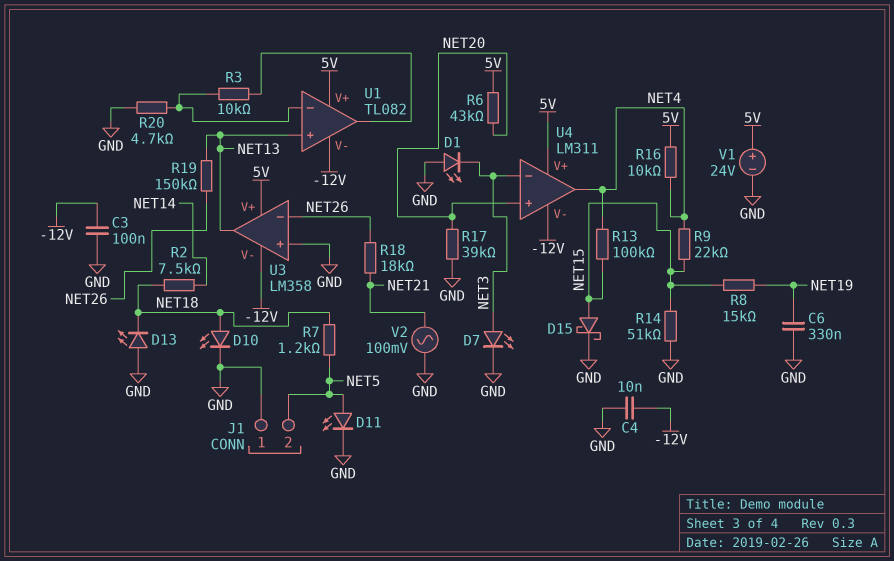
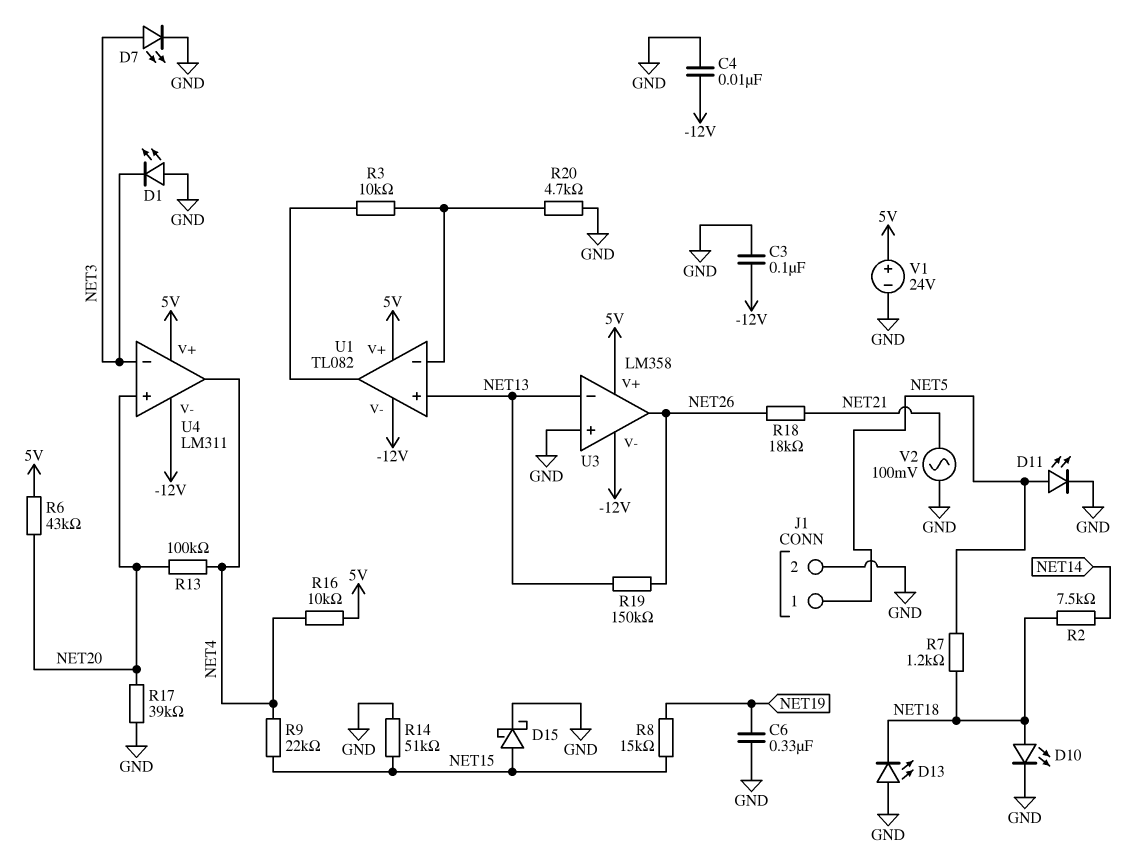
J1 pin 1: GND -> NET5
J1 pin 2: NET5 -> GND
R13: 100k (NET4, NET15) -> 100k (NET4, NET20)
U3 pin in-: NET26 -> NET13
U3 pin out: NET13 -> NET26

About this exercise:
Drop every picture and repeat the rest of the entries exactly.

Expected answer:
J1 pin 1: GND -> NET5
J1 pin 2: NET5 -> GND
R13: 100k (NET4, NET15) -> 100k (NET4, NET20)
U3 pin in-: NET26 -> NET13
U3 pin out: NET13 -> NET26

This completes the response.